• ASSIGNMENT
Answer with one number only: how many lines in the material contain "PurpleCone".

• DATASET RECORDS

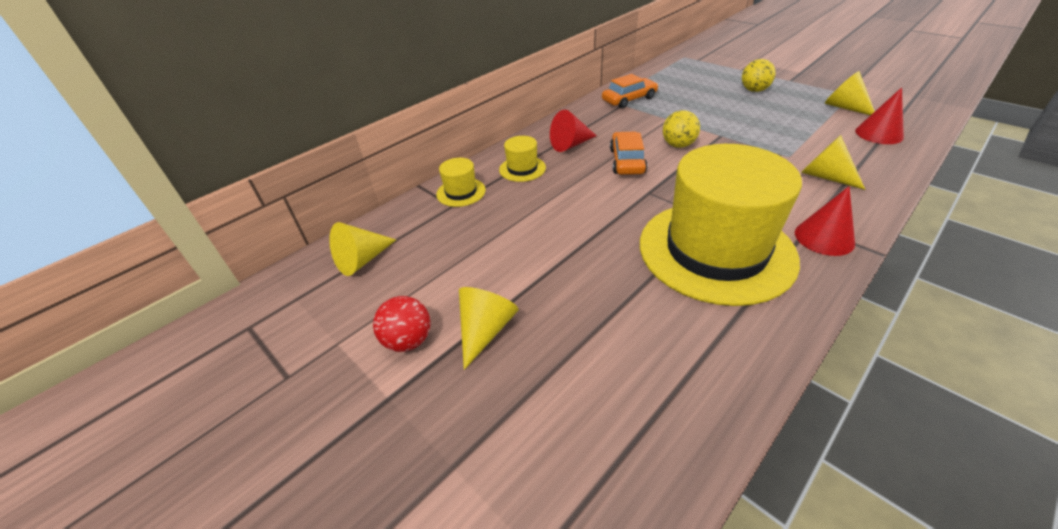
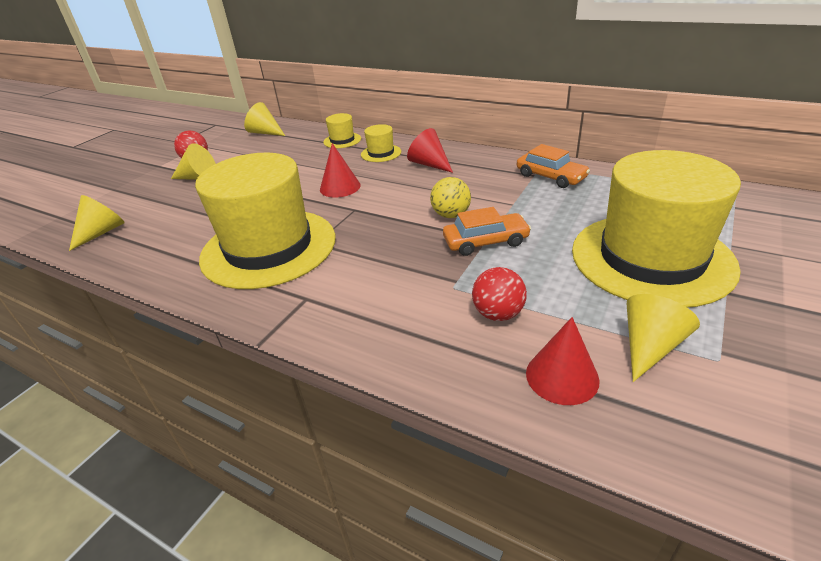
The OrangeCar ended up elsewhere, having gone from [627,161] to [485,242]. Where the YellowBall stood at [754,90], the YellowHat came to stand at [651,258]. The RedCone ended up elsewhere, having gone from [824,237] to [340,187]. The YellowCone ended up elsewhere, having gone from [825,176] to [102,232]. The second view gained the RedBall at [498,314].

==

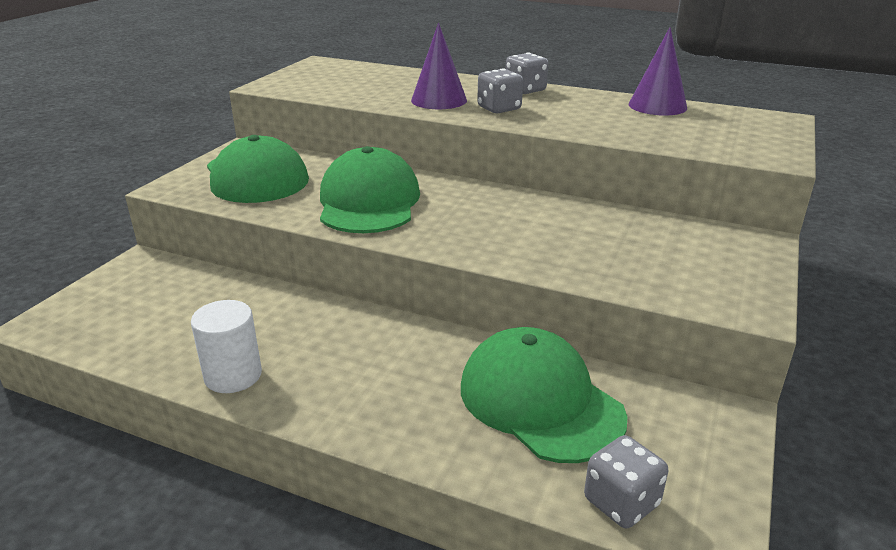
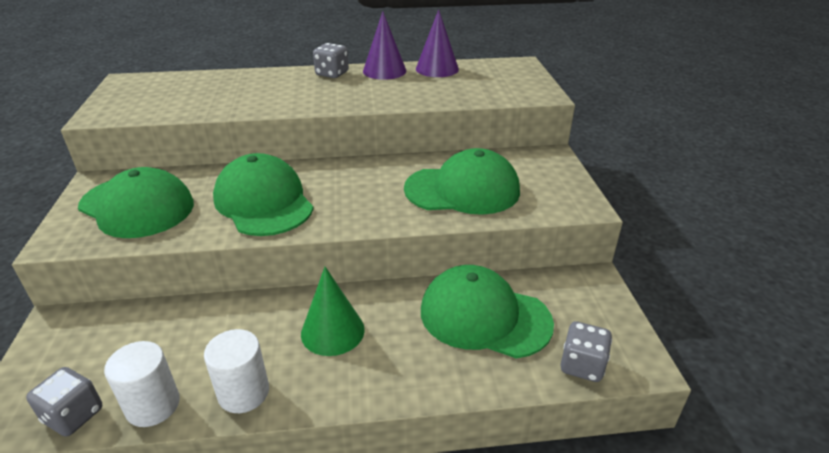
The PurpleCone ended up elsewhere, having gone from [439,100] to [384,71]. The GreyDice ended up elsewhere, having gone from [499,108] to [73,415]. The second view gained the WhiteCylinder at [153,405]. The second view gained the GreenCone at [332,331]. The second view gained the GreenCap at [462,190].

==

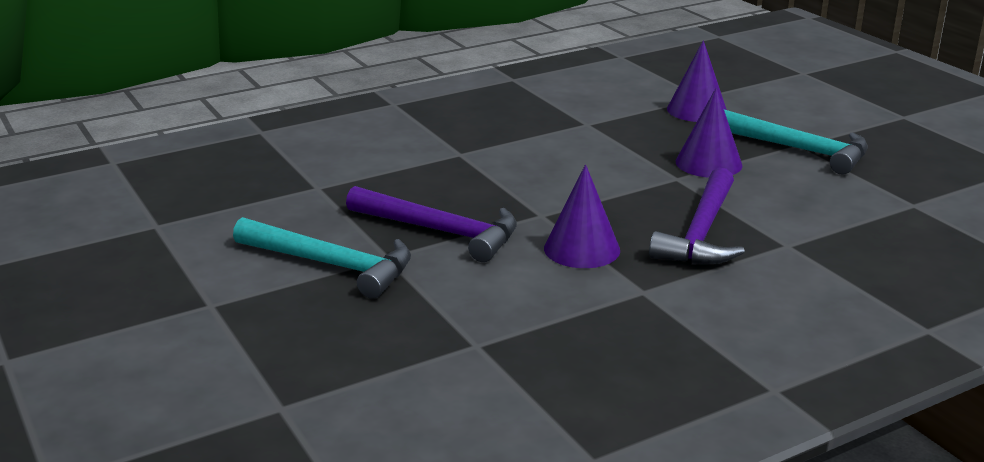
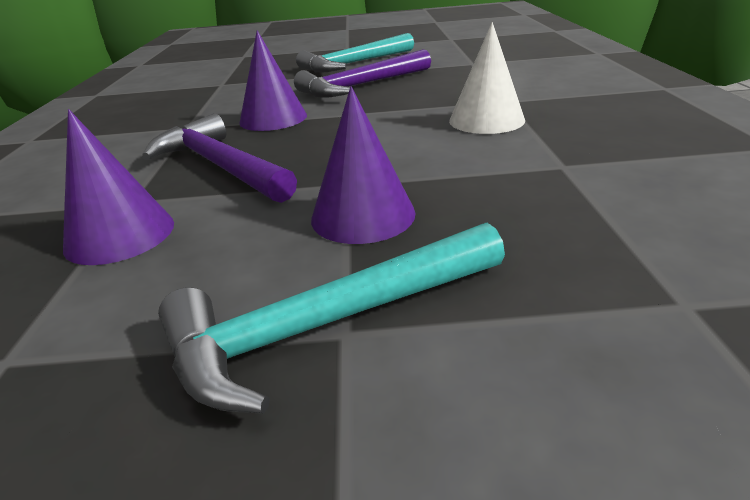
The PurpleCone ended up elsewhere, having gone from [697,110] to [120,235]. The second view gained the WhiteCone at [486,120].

• FINISHED EXERCISE
2